__Task material__.
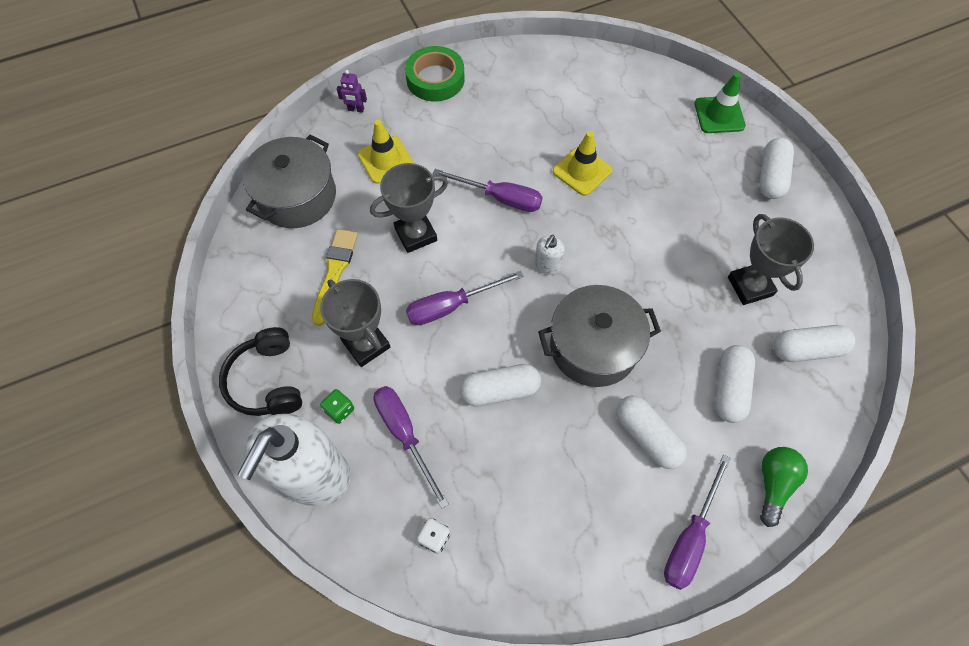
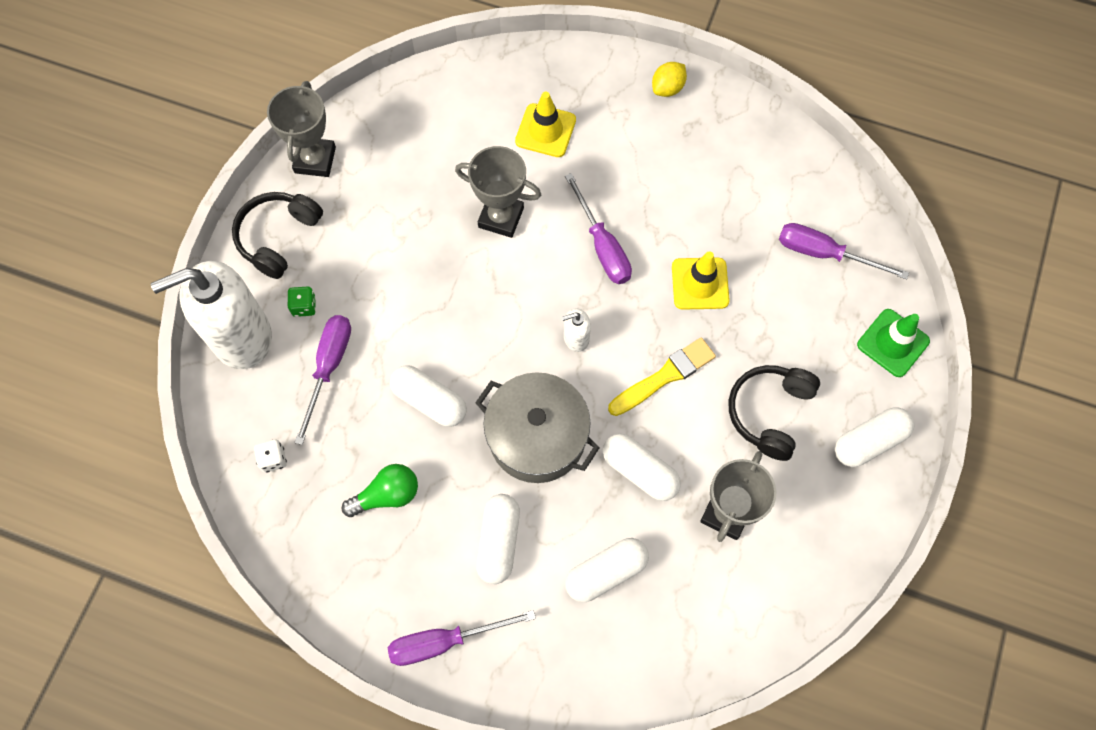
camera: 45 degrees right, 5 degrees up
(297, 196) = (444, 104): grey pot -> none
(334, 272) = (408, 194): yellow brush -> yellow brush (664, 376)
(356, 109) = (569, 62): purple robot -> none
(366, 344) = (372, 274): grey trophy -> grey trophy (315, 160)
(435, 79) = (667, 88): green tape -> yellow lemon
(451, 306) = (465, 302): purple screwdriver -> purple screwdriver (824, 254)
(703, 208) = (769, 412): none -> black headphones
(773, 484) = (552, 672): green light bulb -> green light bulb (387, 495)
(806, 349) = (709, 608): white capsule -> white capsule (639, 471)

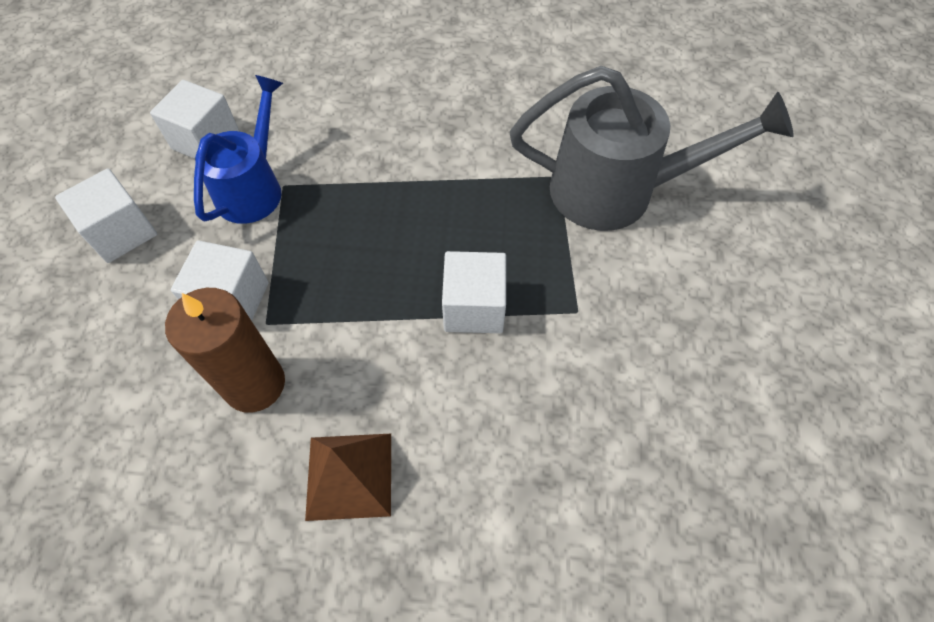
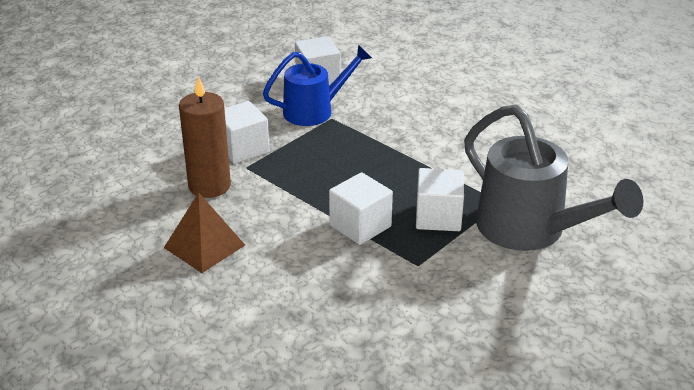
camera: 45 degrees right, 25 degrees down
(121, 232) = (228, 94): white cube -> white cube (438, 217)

__Task goal__.
With the line holding "(334, 272) = (408, 194): yellow" as the first and the line holding "(435, 79) = (667, 88): green" as the last, please transcribe exactly the lines of the material above in that range and nothing else.

__Answer to this exercise__.
(334, 272) = (408, 194): yellow brush -> yellow brush (664, 376)
(356, 109) = (569, 62): purple robot -> none
(366, 344) = (372, 274): grey trophy -> grey trophy (315, 160)
(435, 79) = (667, 88): green tape -> yellow lemon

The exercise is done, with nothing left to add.